**Excerpted records:**
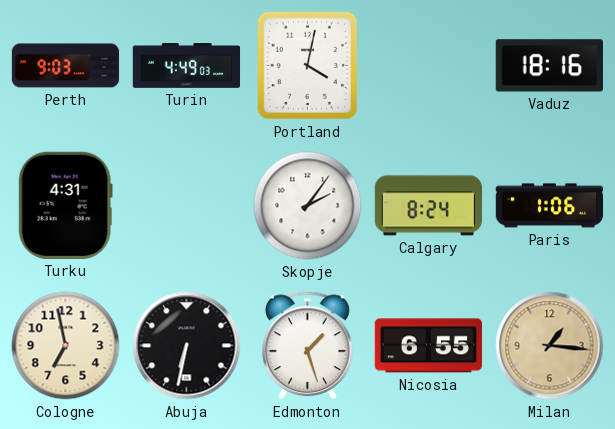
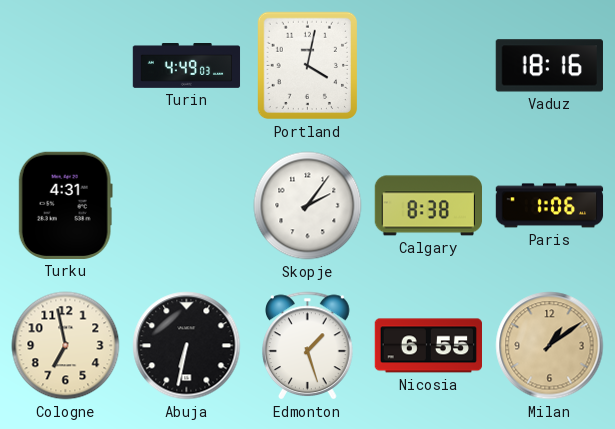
Perth: 9:03 -> none
Calgary: 8:24 -> 8:38
Milan: 1:16 -> 1:09
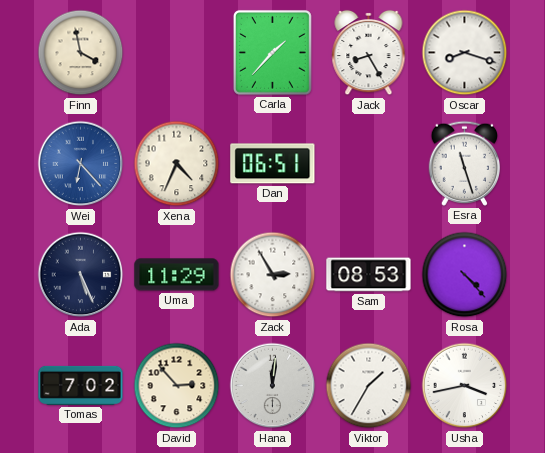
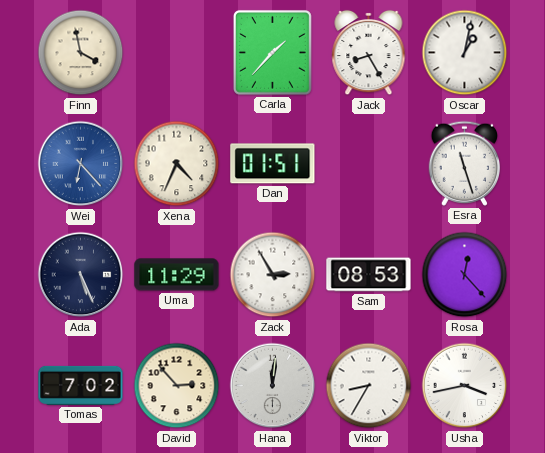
Oscar: 8:18 -> 1:02
Dan: 06:51 -> 01:51
Rosa: 4:23 -> 12:23
Viktor: 1:35 -> 8:35
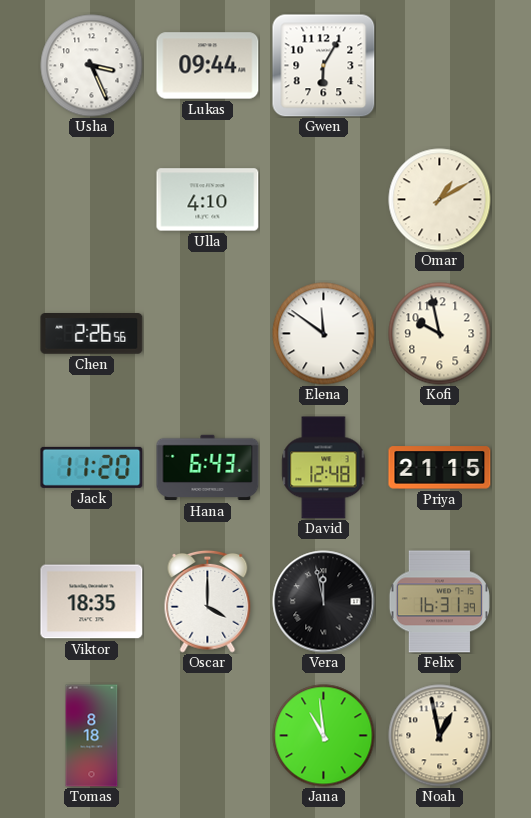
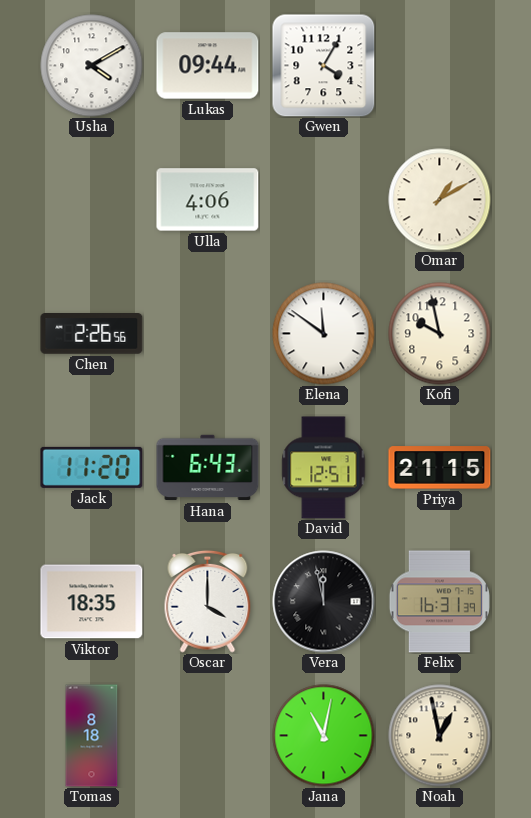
Usha: 3:26 -> 4:10
Gwen: 6:05 -> 4:05
Ulla: 4:10 -> 4:06
David: 12:48 -> 12:51
Jana: 10:59 -> 11:02
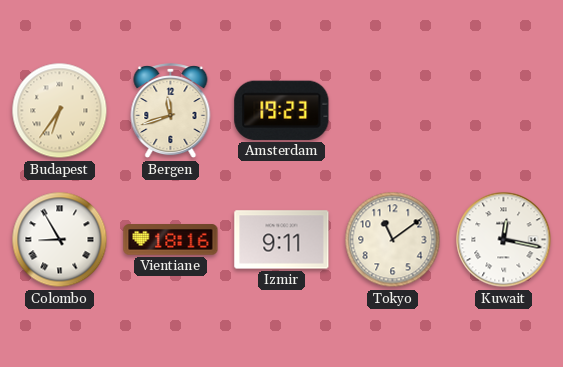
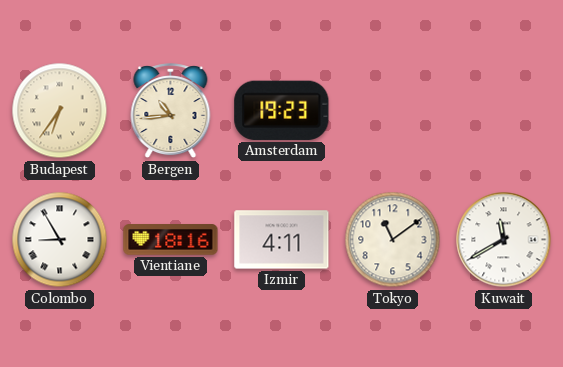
Bergen: 11:42 -> 10:44
Izmir: 9:11 -> 4:11
Kuwait: 12:17 -> 11:40
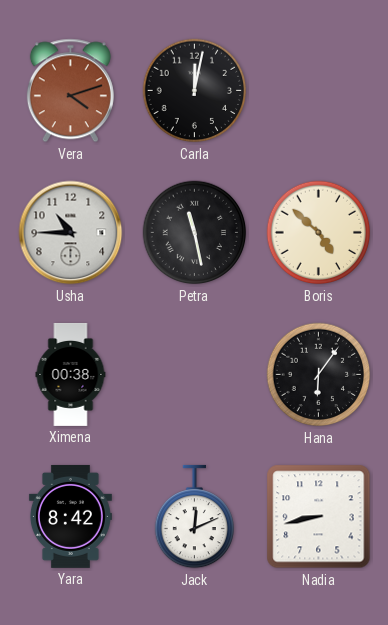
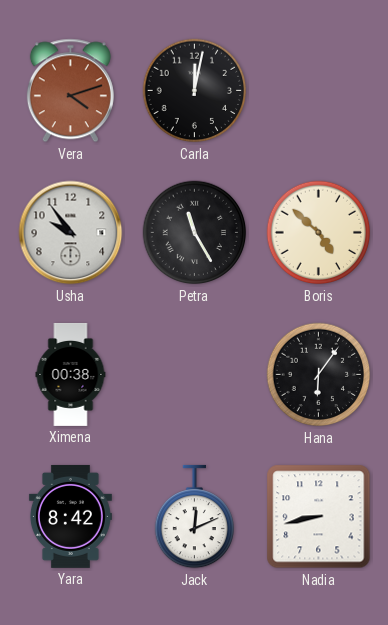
Usha: 10:45 -> 9:54
Petra: 11:28 -> 11:25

**Task:**
Repeat every line of the listing above word for word, leaving out the pictures.

**Response to the task:**
Perth: 9:03 -> none
Calgary: 8:24 -> 8:38
Milan: 1:16 -> 1:09
Oscar: 8:18 -> 1:02
Dan: 06:51 -> 01:51
Rosa: 4:23 -> 12:23
Viktor: 1:35 -> 8:35
Usha: 3:26 -> 4:10
Gwen: 6:05 -> 4:05
Ulla: 4:10 -> 4:06
David: 12:48 -> 12:51
Jana: 10:59 -> 11:02
Bergen: 11:42 -> 10:44
Izmir: 9:11 -> 4:11
Kuwait: 12:17 -> 11:40
Usha: 10:45 -> 9:54
Petra: 11:28 -> 11:25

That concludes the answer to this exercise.